◆ Information shown

::::

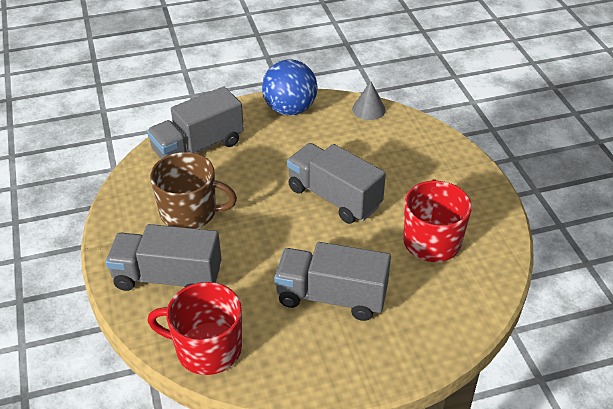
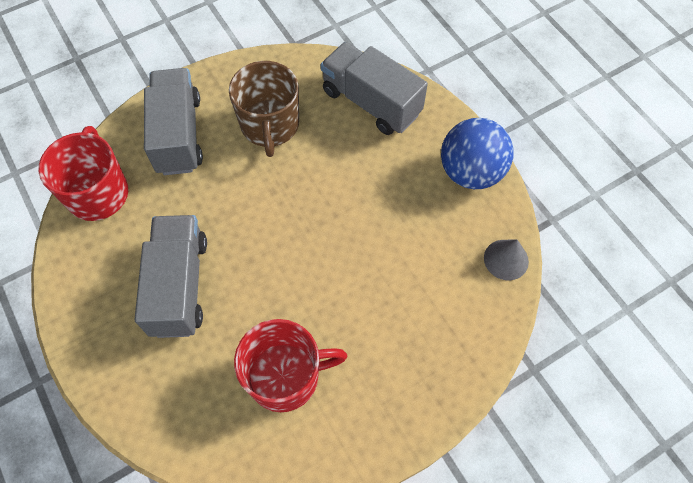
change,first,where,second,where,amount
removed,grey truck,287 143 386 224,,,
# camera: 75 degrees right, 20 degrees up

::::

◆ What to produce
Pictures aside, reproduce all of the data exactly.

◆ Solution for this exercise
change,first,where,second,where,amount
removed,grey truck,287 143 386 224,,,
# camera: 75 degrees right, 20 degrees up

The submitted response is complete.